--- Dataset Enclosed Below ---
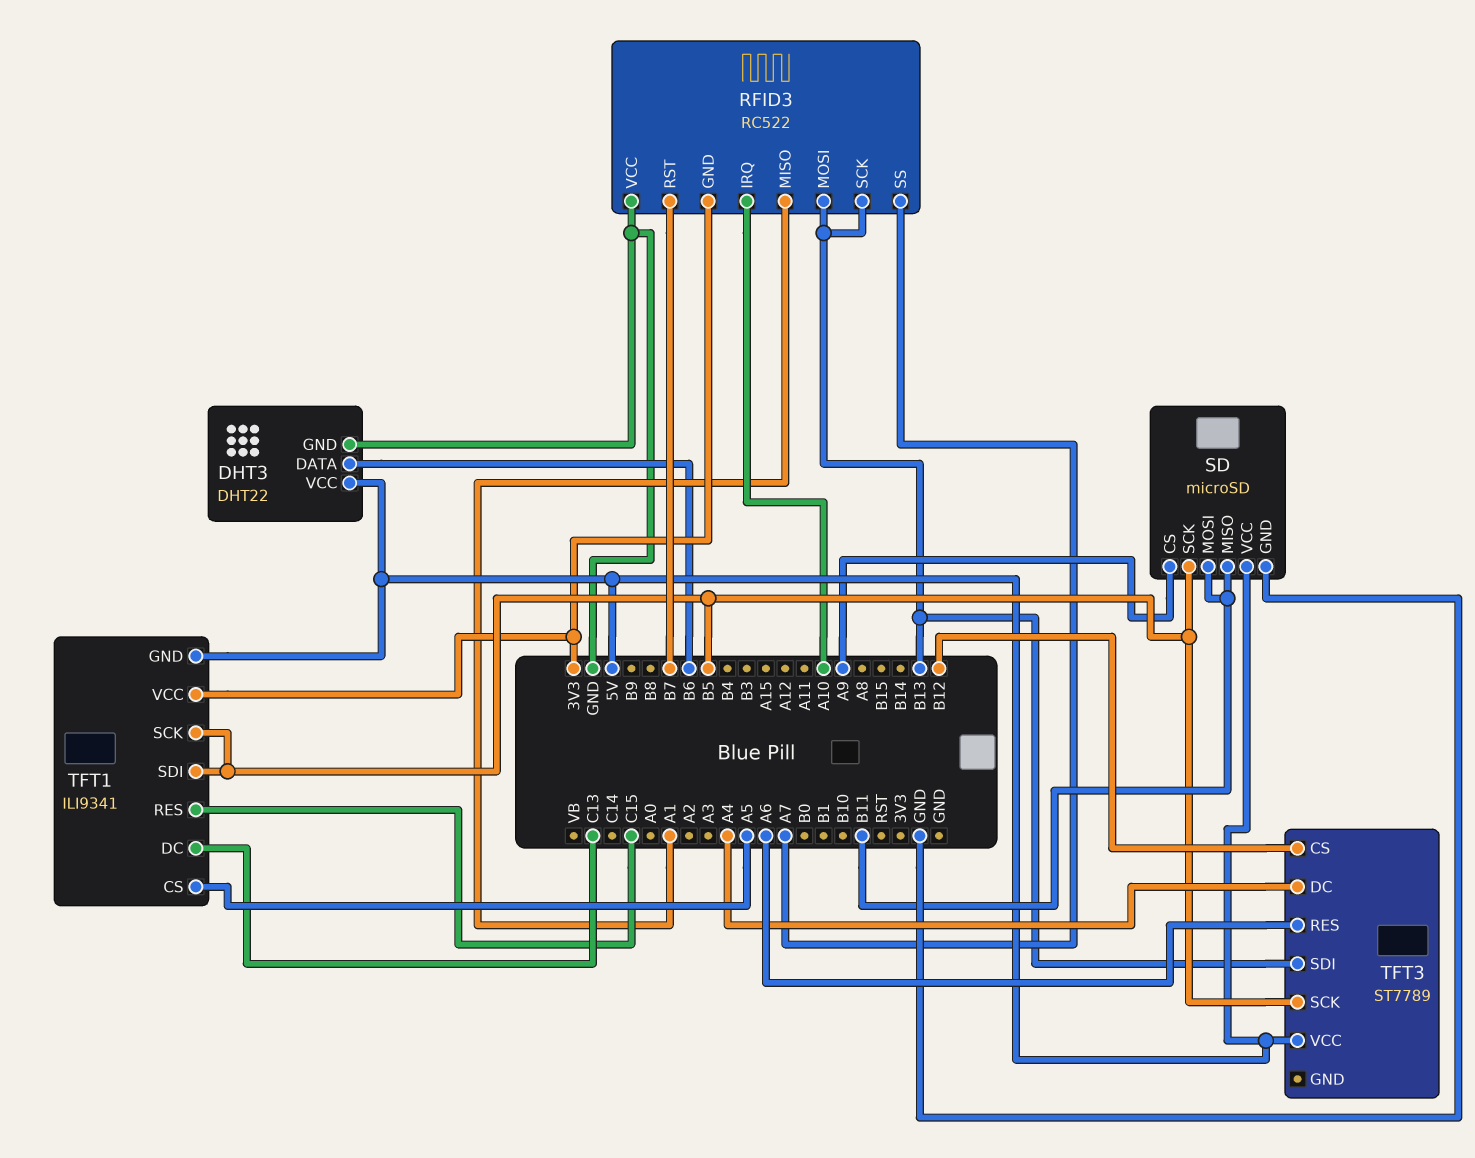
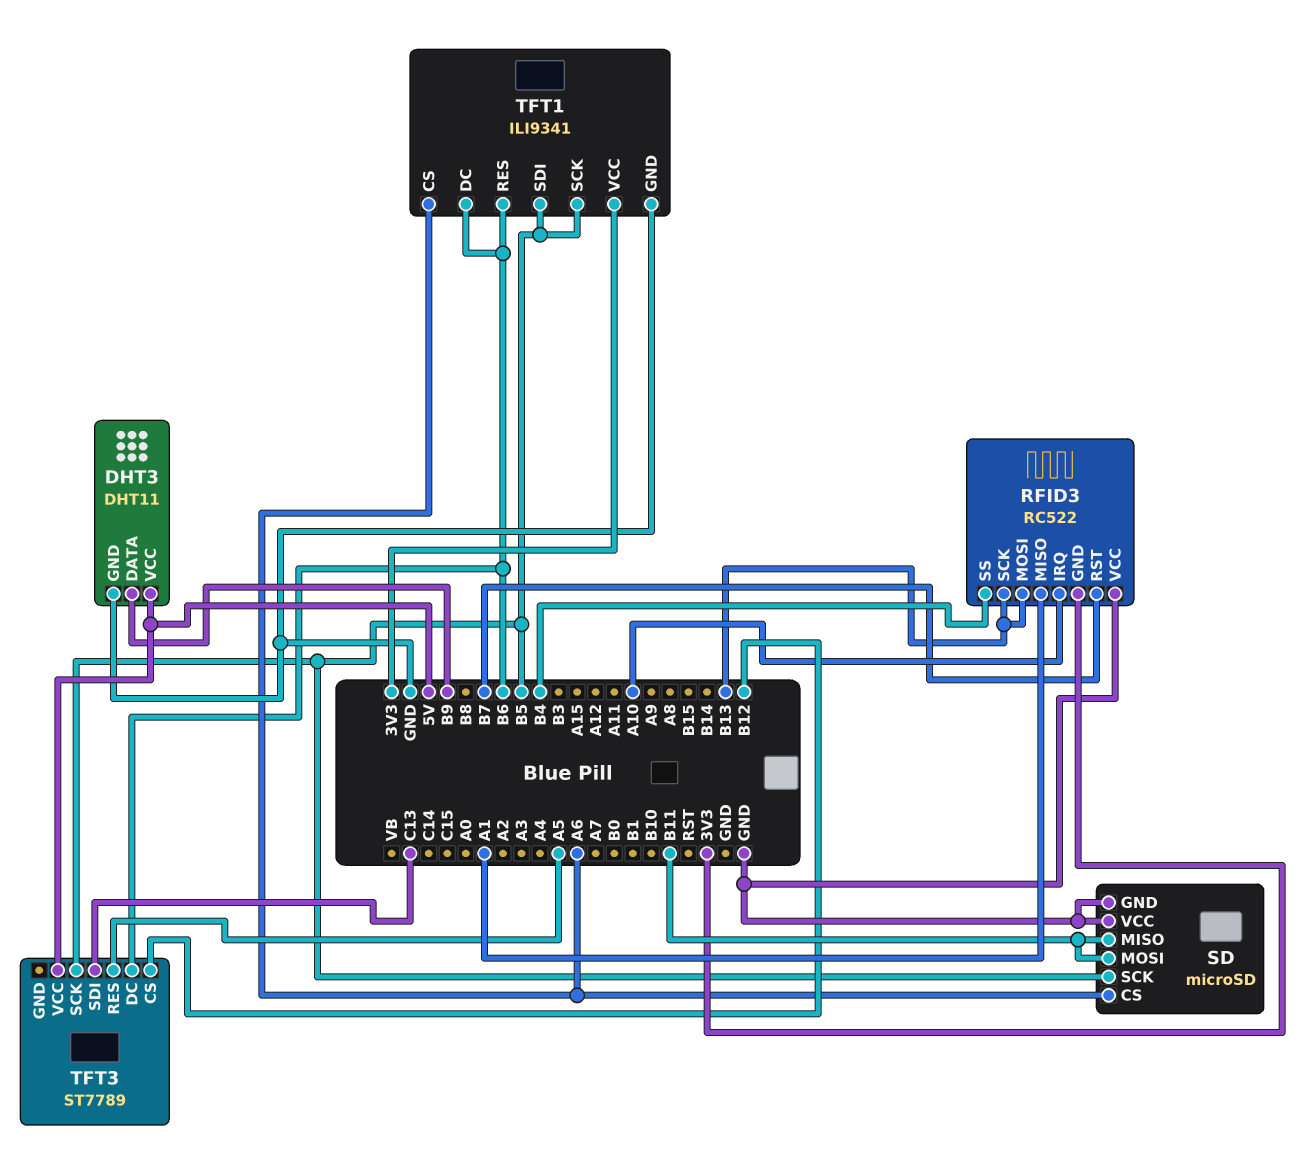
DHT3: DHT22 -> DHT11
DHT3 pin DATA: B6 -> B9
RFID3 pin SS: A7 -> B4
SD pin CS: A9 -> A6
SD pin VCC: 5V -> GND
TFT1 pin CS: A5 -> A6
TFT1 pin DC: C13 -> B6
TFT1 pin GND: 5V -> GND
TFT1 pin RES: C15 -> B6
TFT3 pin DC: A4 -> B6
TFT3 pin RES: A6 -> A5
TFT3 pin SDI: B13 -> C13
--- End of Enclosed Dataset ---
◆ Requirement: Would you retype every record above exactly, leaving out the pictures?

◆ Response area:
DHT3: DHT22 -> DHT11
DHT3 pin DATA: B6 -> B9
RFID3 pin SS: A7 -> B4
SD pin CS: A9 -> A6
SD pin VCC: 5V -> GND
TFT1 pin CS: A5 -> A6
TFT1 pin DC: C13 -> B6
TFT1 pin GND: 5V -> GND
TFT1 pin RES: C15 -> B6
TFT3 pin DC: A4 -> B6
TFT3 pin RES: A6 -> A5
TFT3 pin SDI: B13 -> C13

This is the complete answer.